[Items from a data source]
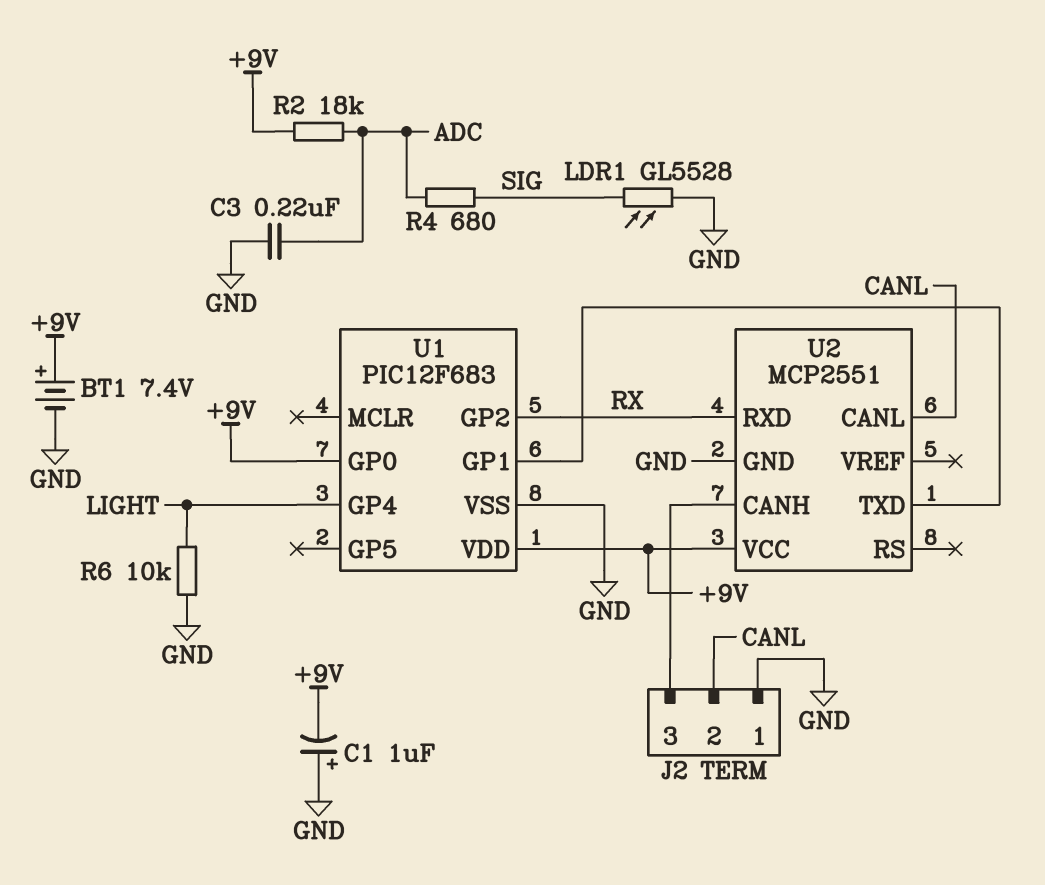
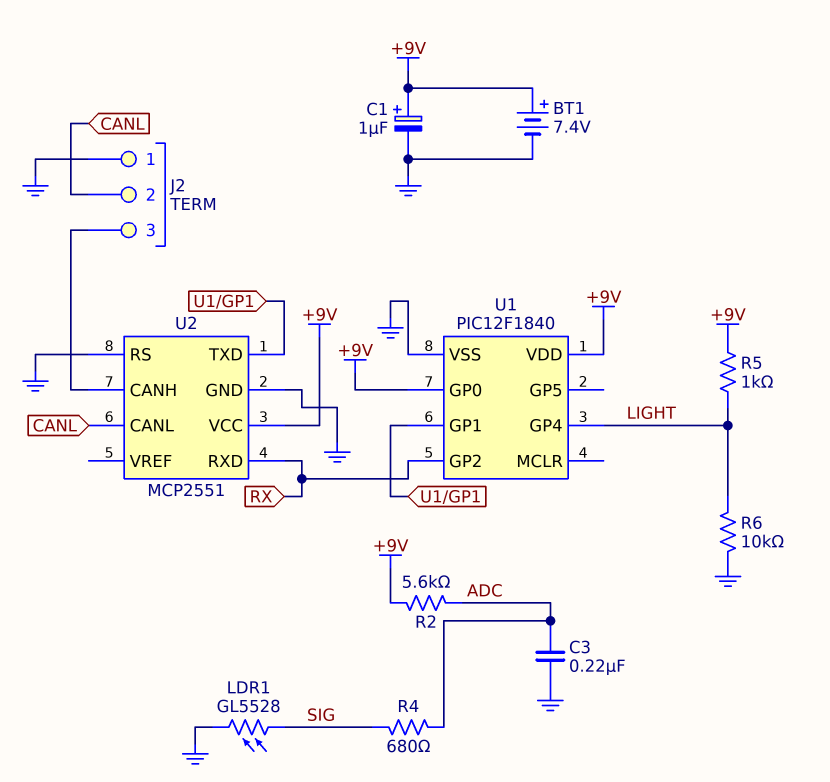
C1: 1uF (plus GND, minus +9V) -> 1uF (plus +9V, minus GND)
R2: 18k (+9V, ADC) -> 5.6k (+9V, ADC)
R5: none -> 1k (+9V, LIGHT)
U1: PIC12F683 -> PIC12F1840
U2 pin RS: none -> GND

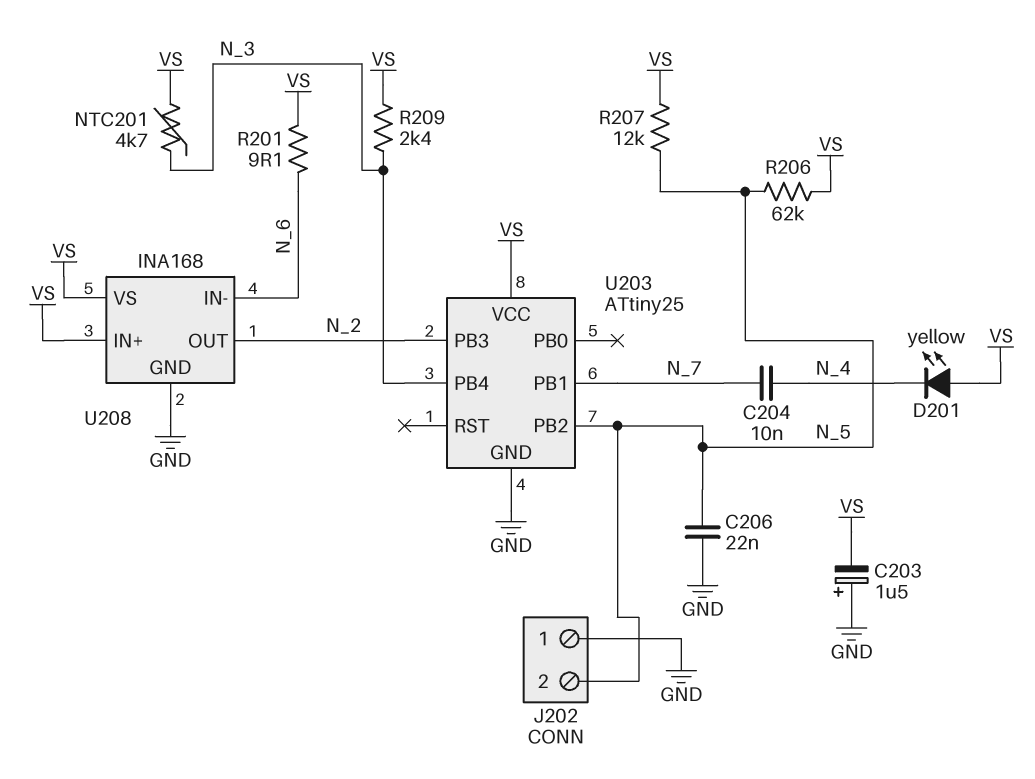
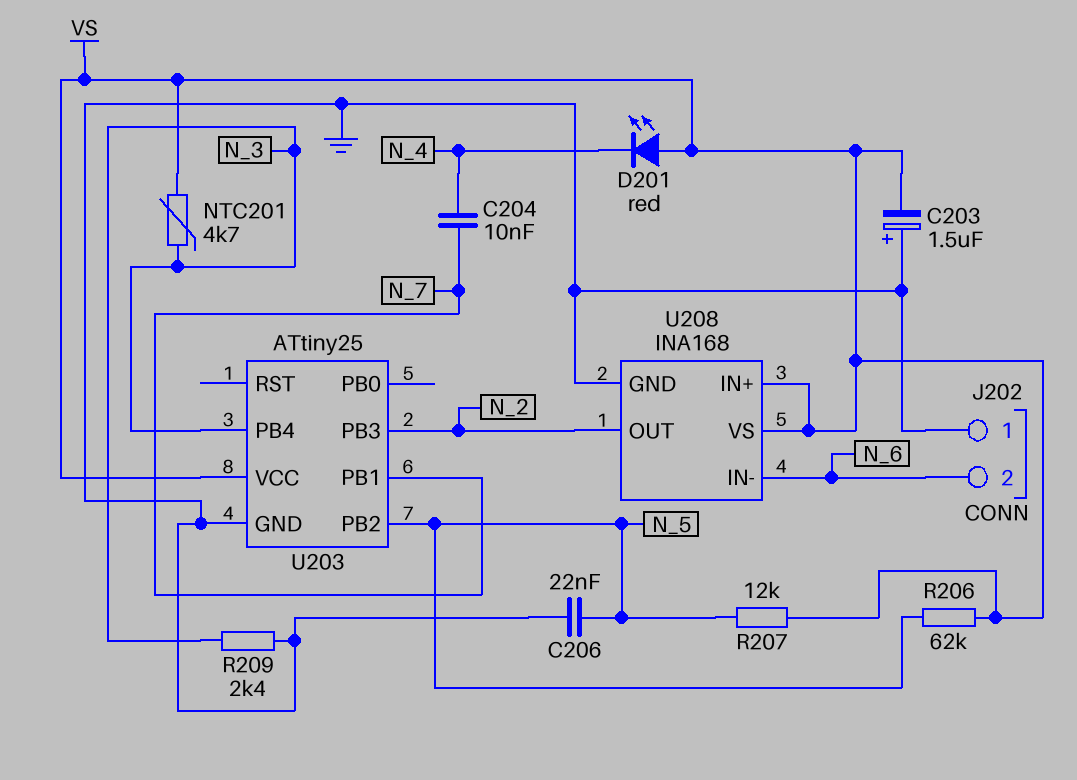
D201: LED yellow (A VS, K N_4) -> LED red (A VS, K N_4)
J202 pin 2: N_5 -> N_6
R201: 9.1 (N_6, VS) -> none
R209: 2.4k (N_3, VS) -> 2.4k (GND, N_3)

» What to work on:
What is wanted is a verbatim transcription of every record above, pictures excluded.

» Solution to this task:
C1: 1uF (plus GND, minus +9V) -> 1uF (plus +9V, minus GND)
R2: 18k (+9V, ADC) -> 5.6k (+9V, ADC)
R5: none -> 1k (+9V, LIGHT)
U1: PIC12F683 -> PIC12F1840
U2 pin RS: none -> GND

D201: LED yellow (A VS, K N_4) -> LED red (A VS, K N_4)
J202 pin 2: N_5 -> N_6
R201: 9.1 (N_6, VS) -> none
R209: 2.4k (N_3, VS) -> 2.4k (GND, N_3)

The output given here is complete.